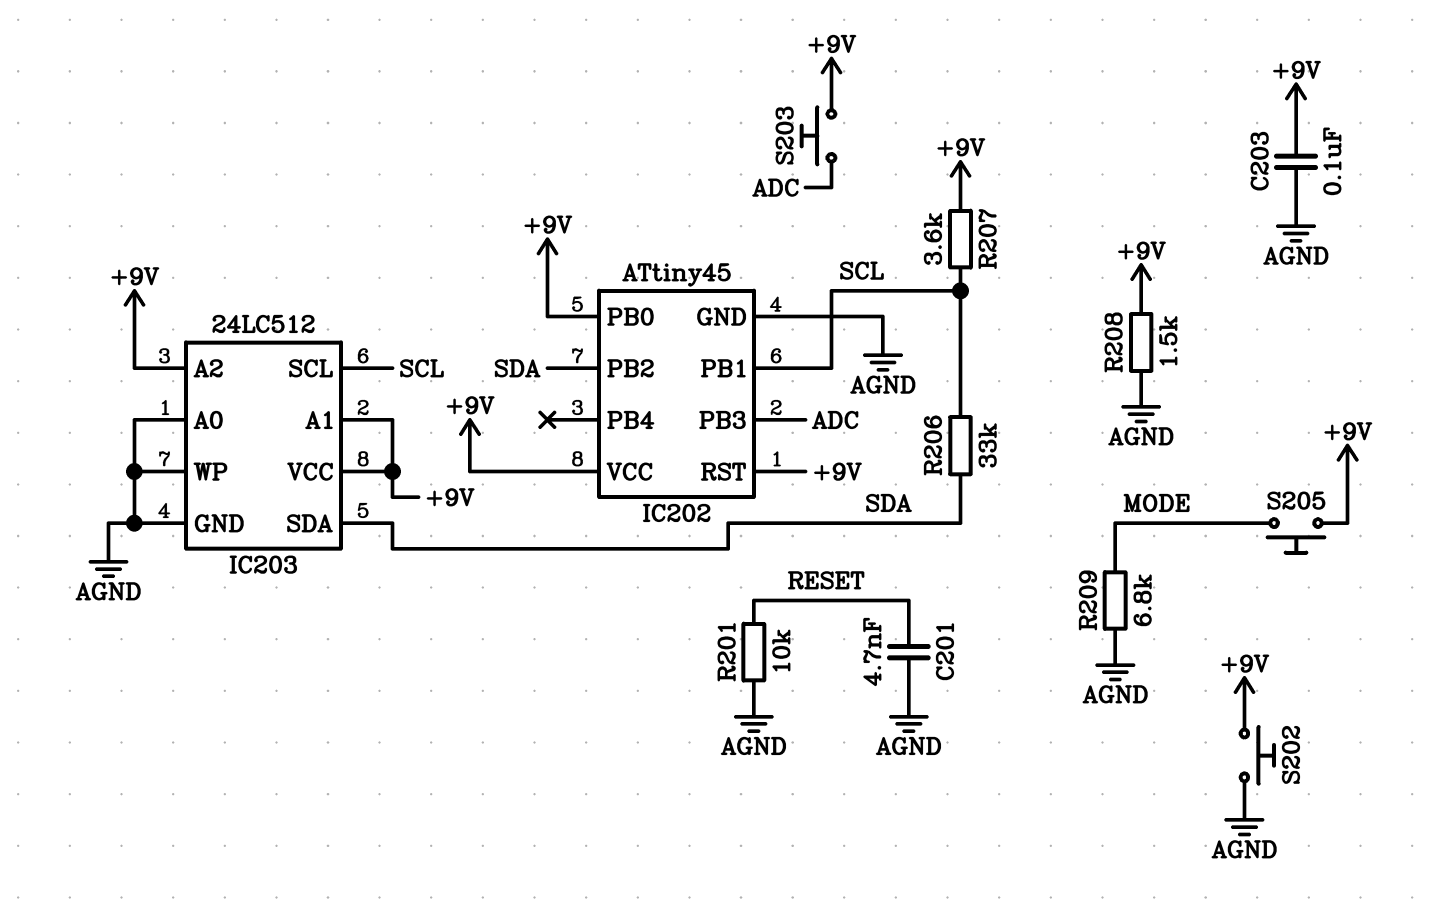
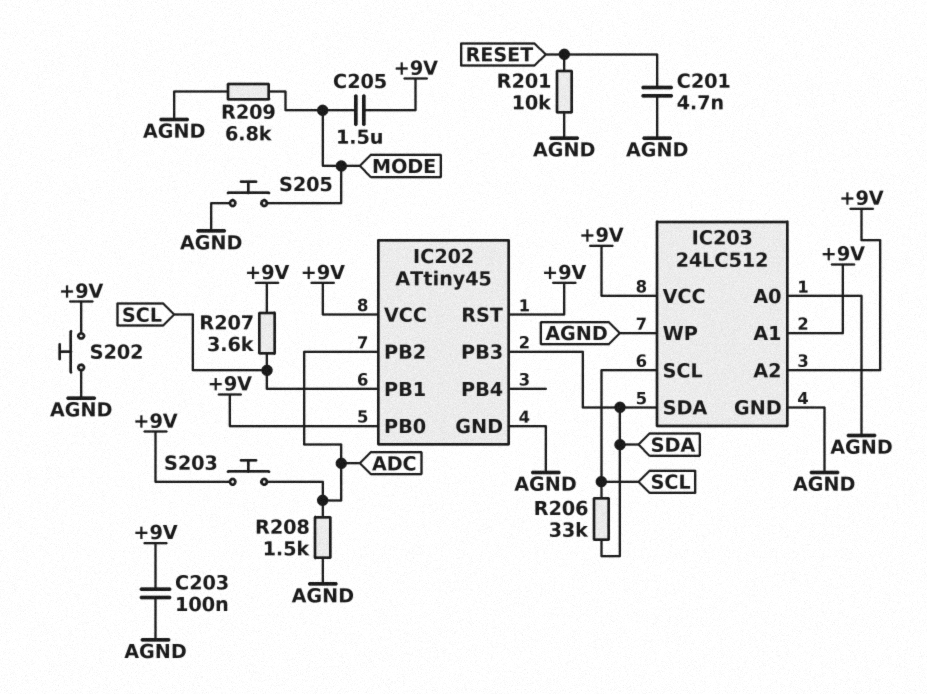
C205: none -> 1.5uF (+9V, MODE)
IC202 pin PB2: SDA -> ADC
IC202 pin PB3: ADC -> SDA
R208: 1.5k (+9V, AGND) -> 1.5k (ADC, AGND)
S205: button (+9V, MODE) -> button (AGND, MODE)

——

_EXERCISE OBJECTIVE_
The listing above should be repeated word for word, pictures removed.

_ANSWER BOX_
C205: none -> 1.5uF (+9V, MODE)
IC202 pin PB2: SDA -> ADC
IC202 pin PB3: ADC -> SDA
R208: 1.5k (+9V, AGND) -> 1.5k (ADC, AGND)
S205: button (+9V, MODE) -> button (AGND, MODE)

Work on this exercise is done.